Your goal:
The records appear below. Report how many of their lines contain the word "plus", giving the number alone.

Input:

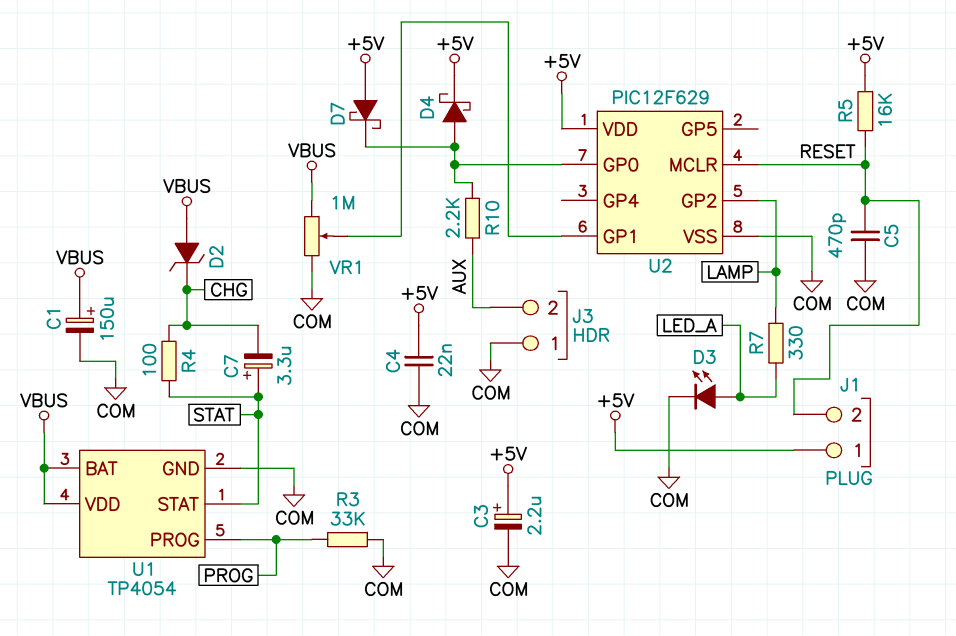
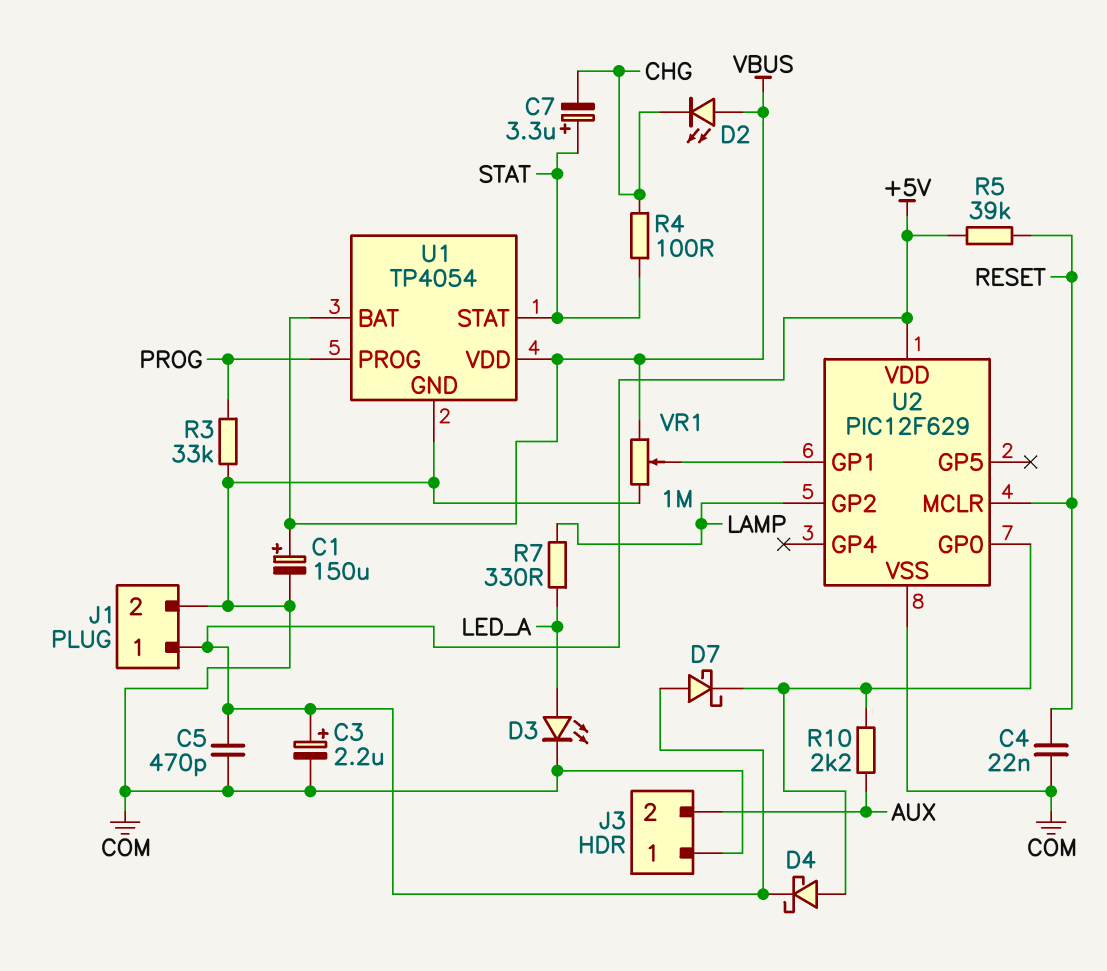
C4: 22nF (+5V, COM) -> 22nF (COM, RESET)
C5: 470pF (COM, RESET) -> 470pF (+5V, COM)
D2: zener (A VBUS, K CHG) -> LED (A VBUS, K CHG)
J1 pin 2: RESET -> COM
R5: 16k (+5V, RESET) -> 39k (+5V, RESET)

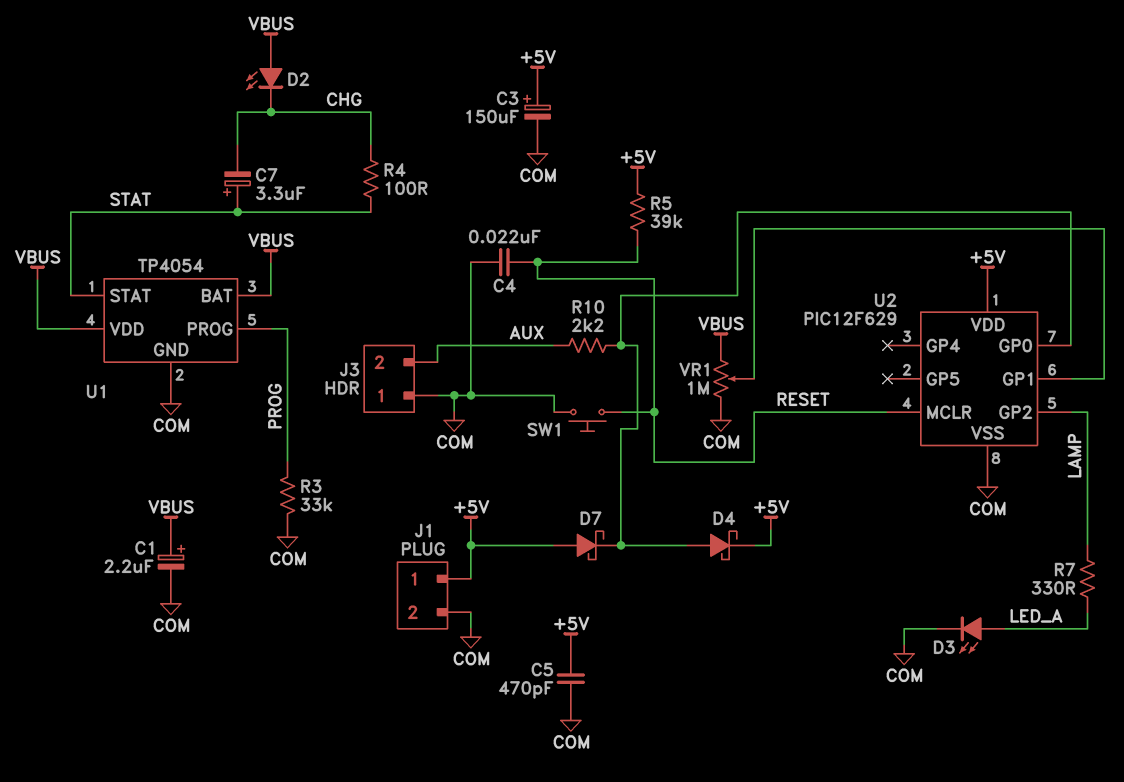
C1: 150uF (plus VBUS, minus COM) -> 2.2uF (plus VBUS, minus COM)
C3: 2.2uF (plus +5V, minus COM) -> 150uF (plus +5V, minus COM)
SW1: none -> button (COM, RESET)

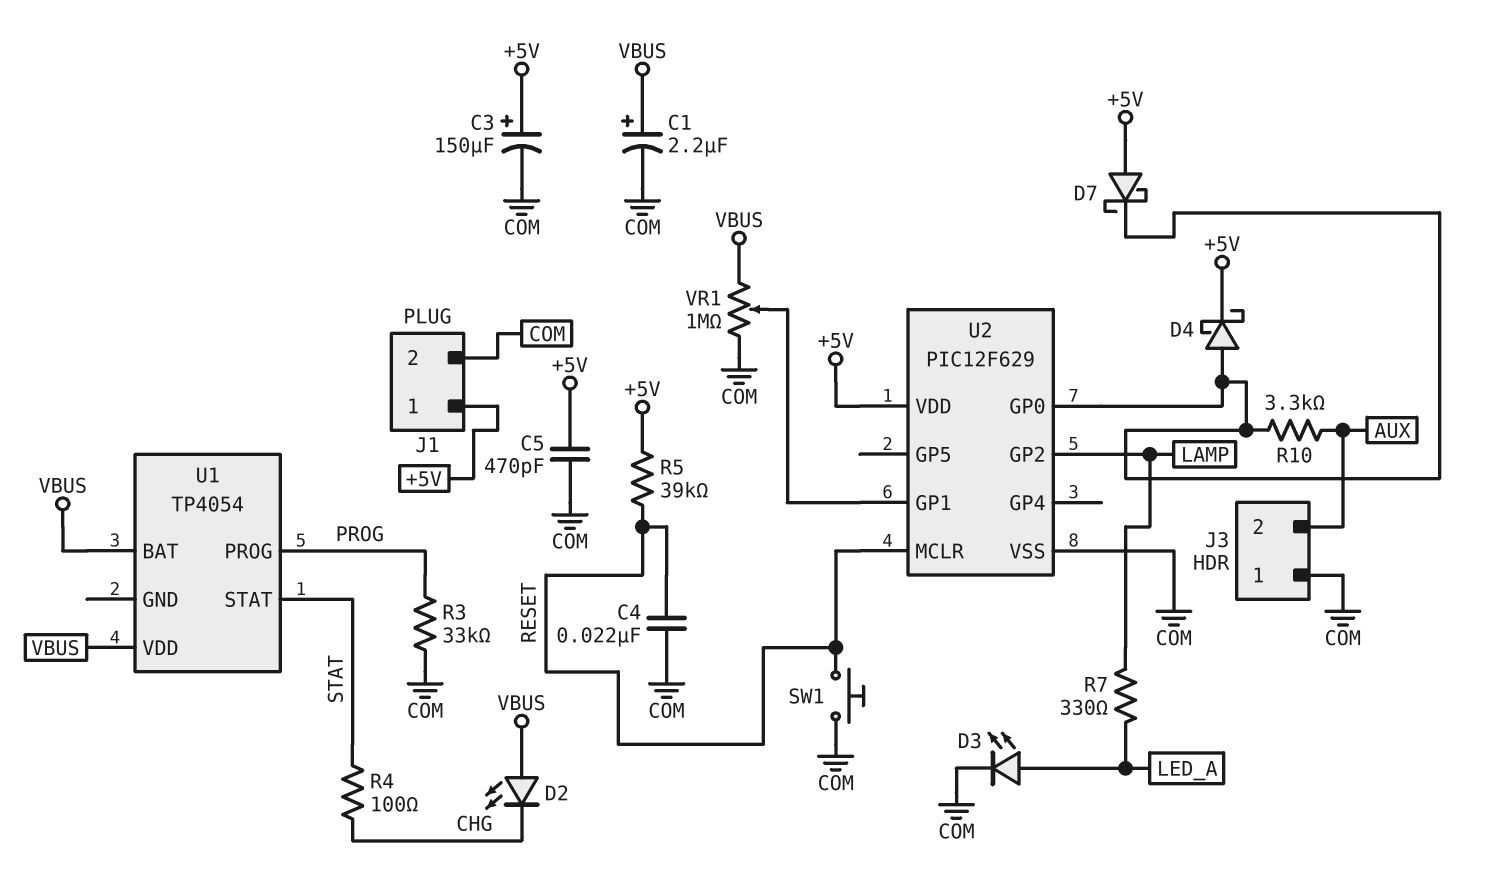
C7: 3.3uF (plus STAT, minus CHG) -> none
R10: 2.2k (AUX, U2/GP0) -> 3.3k (AUX, U2/GP0)
U1 pin GND: COM -> none

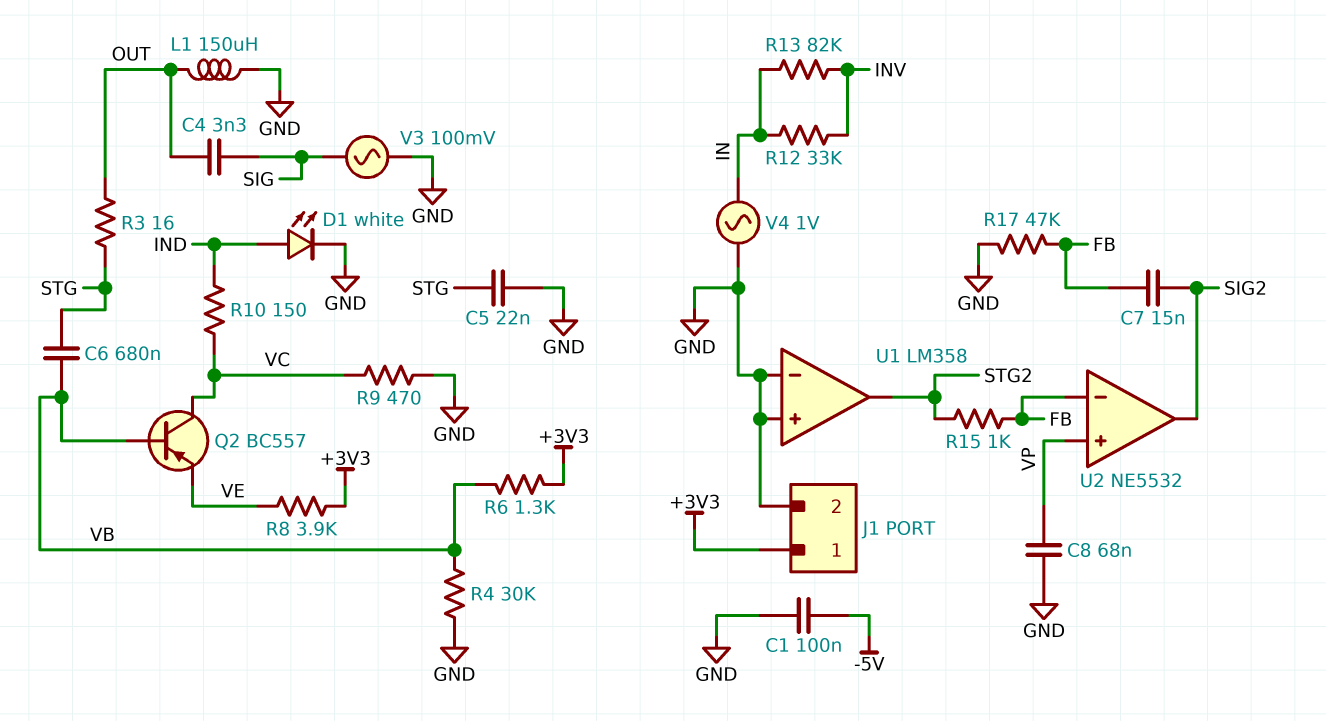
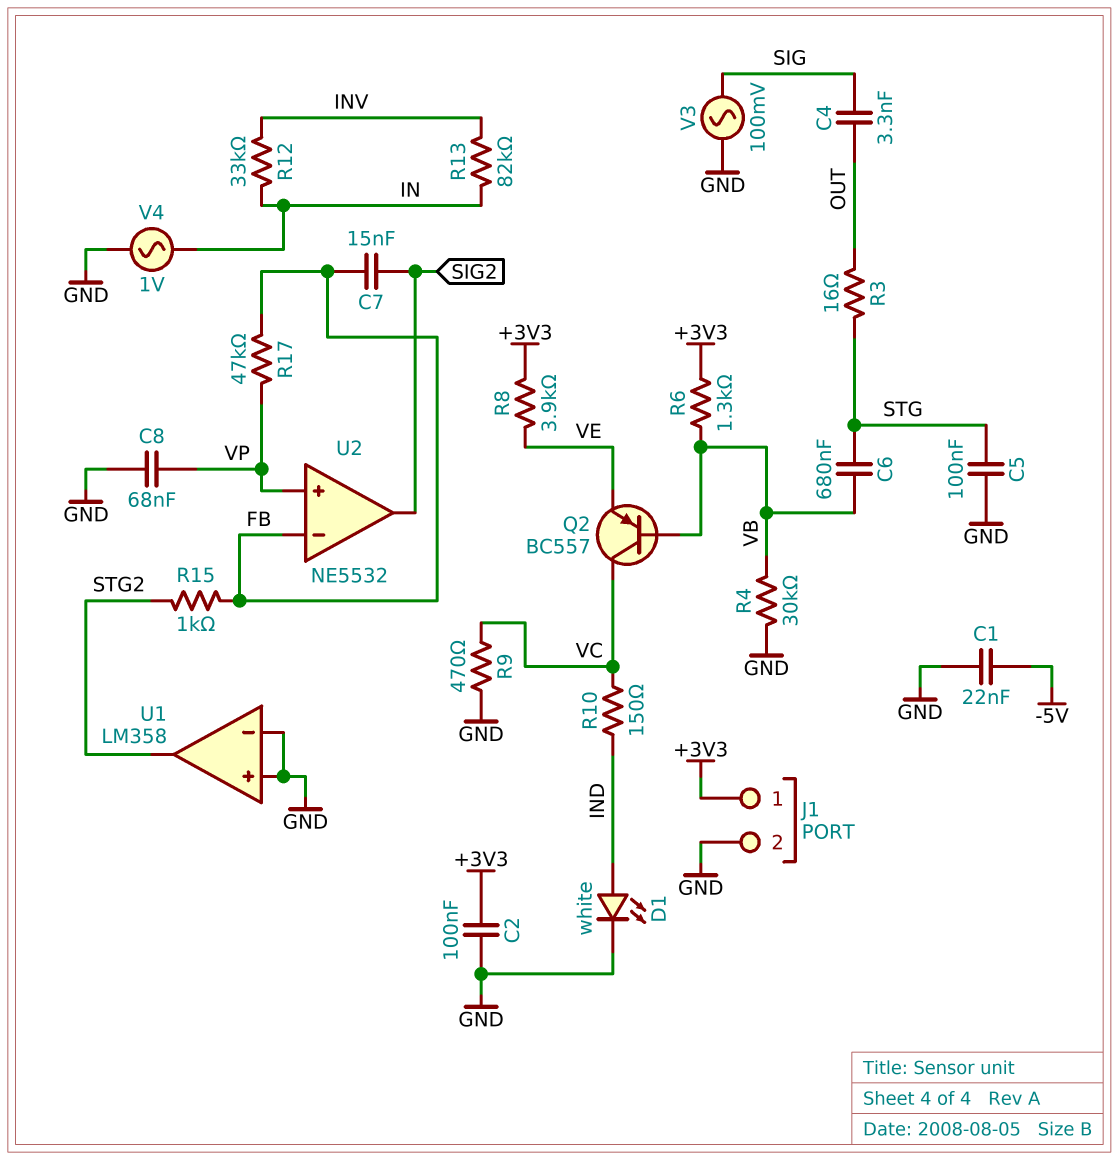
C1: 100nF (-5V, GND) -> 22nF (-5V, GND)
C2: none -> 100nF (+3V3, GND)
C5: 22nF (GND, STG) -> 100nF (GND, STG)
L1: 150uH (GND, OUT) -> none
R17: 47k (FB, GND) -> 47k (FB, VP)

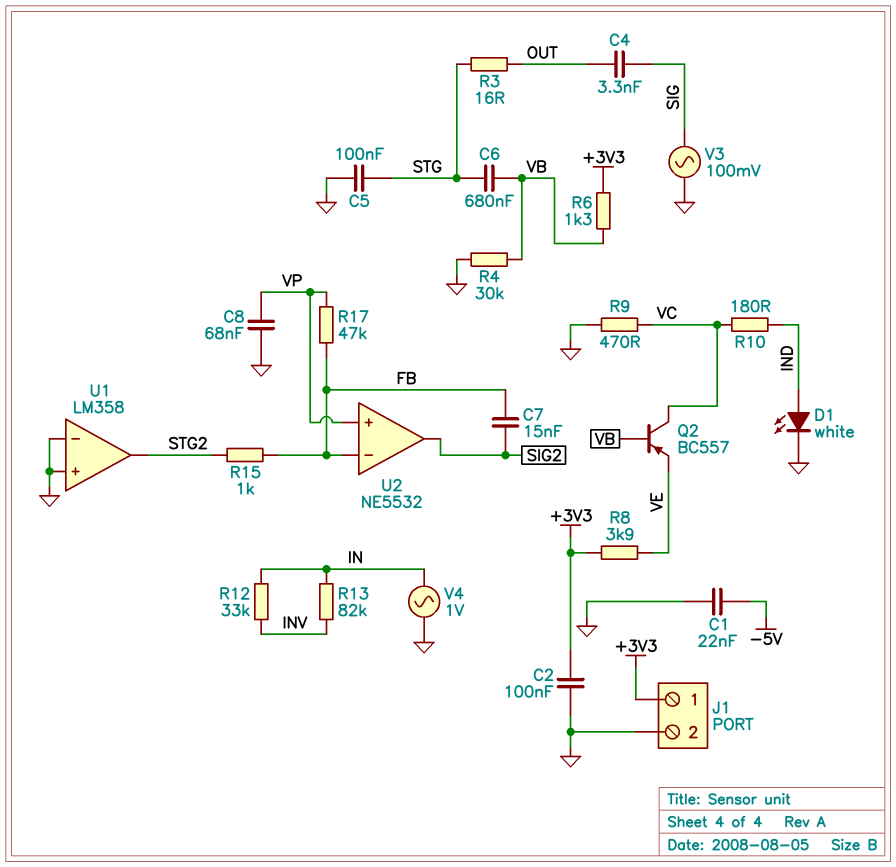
R10: 150 (IND, VC) -> 180 (IND, VC)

Solution to the problem:
3